* _Exercise prompt_: Identify the line with "yellow flower pot [299,146,343,199]"; copy word for word that line and every one after it, to the end of the listing. Exclude pictures.

* _Records for processing_:
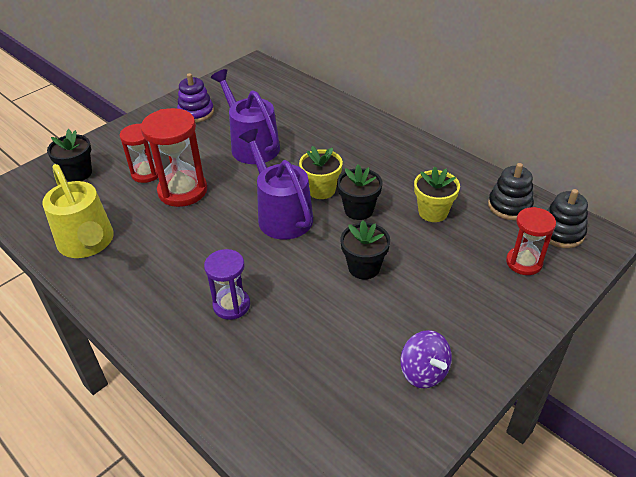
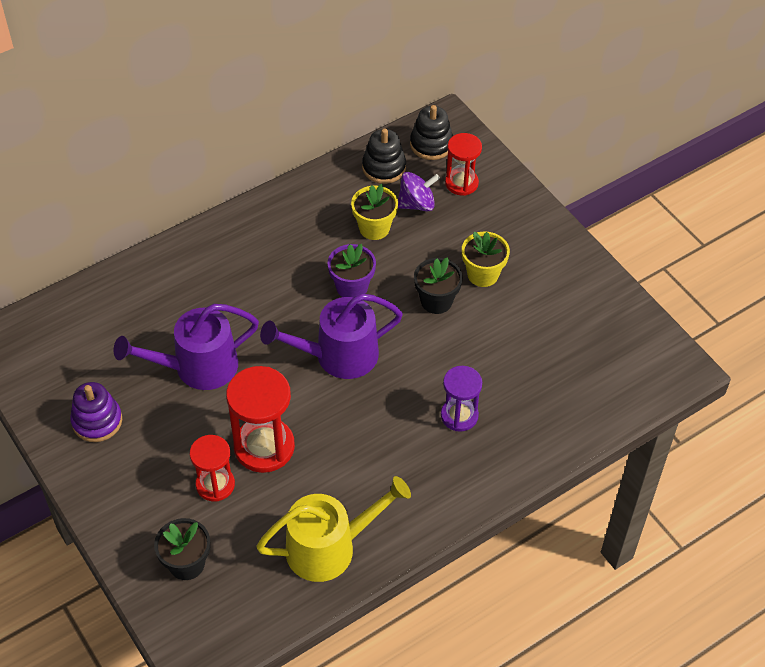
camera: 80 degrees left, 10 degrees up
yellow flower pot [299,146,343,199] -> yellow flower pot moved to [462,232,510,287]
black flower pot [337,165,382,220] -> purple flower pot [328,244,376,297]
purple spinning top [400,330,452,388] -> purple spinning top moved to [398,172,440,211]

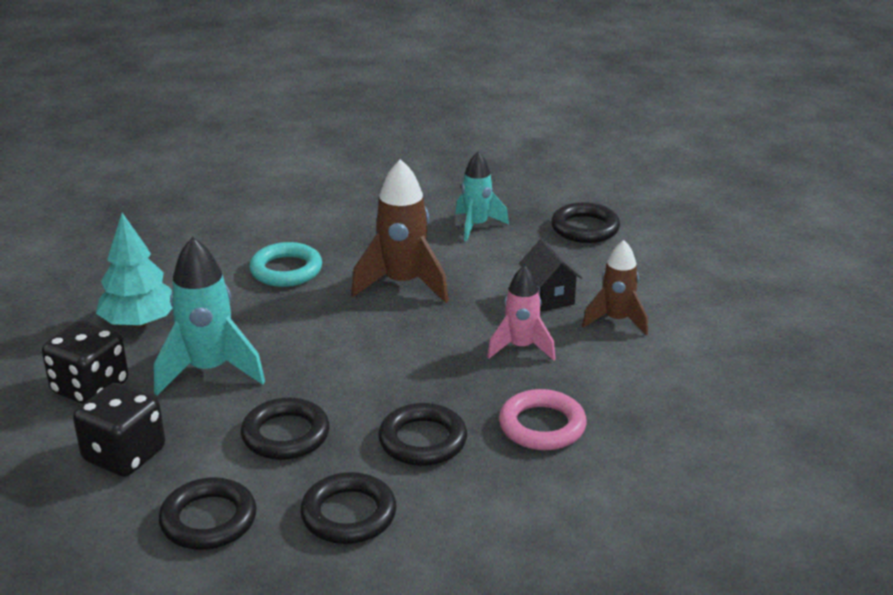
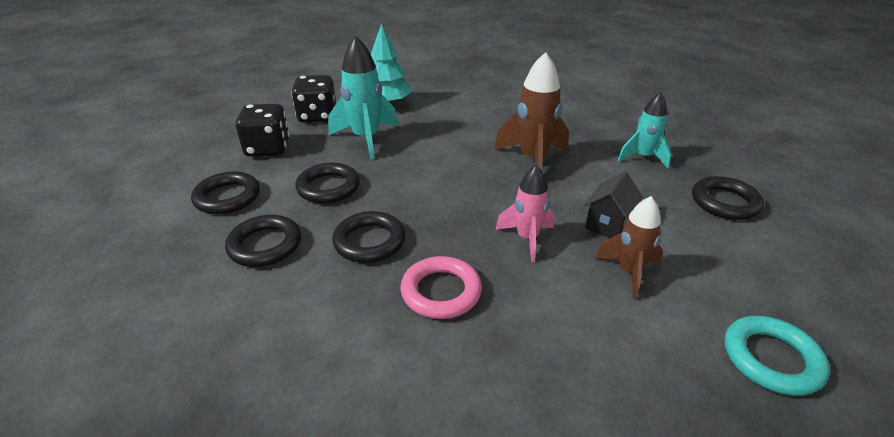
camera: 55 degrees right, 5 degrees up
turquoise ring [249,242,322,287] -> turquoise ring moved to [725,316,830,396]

* _Response to this task_:
yellow flower pot [299,146,343,199] -> yellow flower pot moved to [462,232,510,287]
black flower pot [337,165,382,220] -> purple flower pot [328,244,376,297]
purple spinning top [400,330,452,388] -> purple spinning top moved to [398,172,440,211]

camera: 55 degrees right, 5 degrees up
turquoise ring [249,242,322,287] -> turquoise ring moved to [725,316,830,396]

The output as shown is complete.